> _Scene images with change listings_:
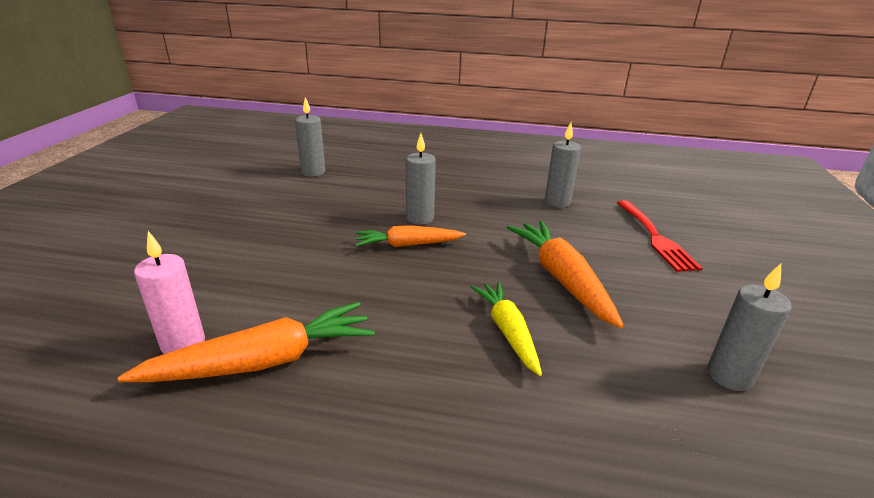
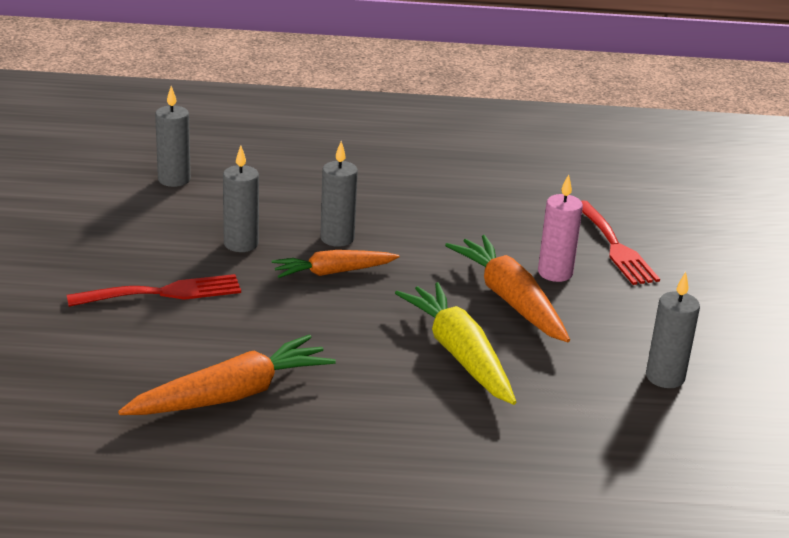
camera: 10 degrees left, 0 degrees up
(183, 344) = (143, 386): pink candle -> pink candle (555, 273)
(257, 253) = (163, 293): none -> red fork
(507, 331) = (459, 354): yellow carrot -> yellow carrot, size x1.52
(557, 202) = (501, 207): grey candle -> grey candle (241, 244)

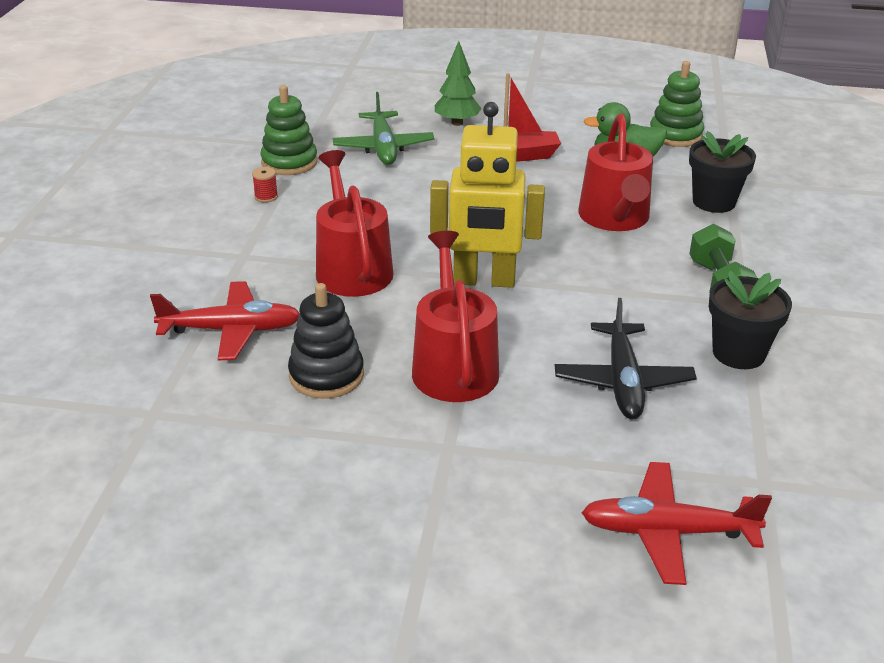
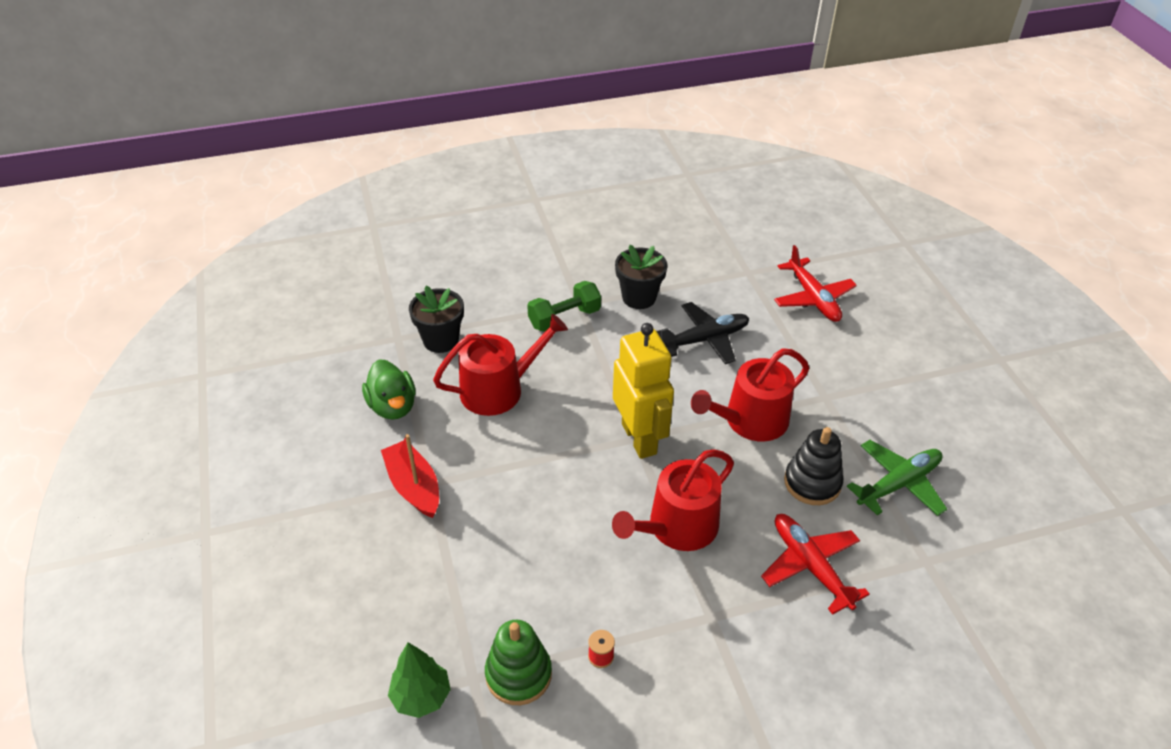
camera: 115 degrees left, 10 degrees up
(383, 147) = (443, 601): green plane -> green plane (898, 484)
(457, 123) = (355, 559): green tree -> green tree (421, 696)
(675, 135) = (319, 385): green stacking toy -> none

> _Task to complete_: For every line above that includes the word "degrees", return the line.

> _Task answer_:
camera: 10 degrees left, 0 degrees up
camera: 115 degrees left, 10 degrees up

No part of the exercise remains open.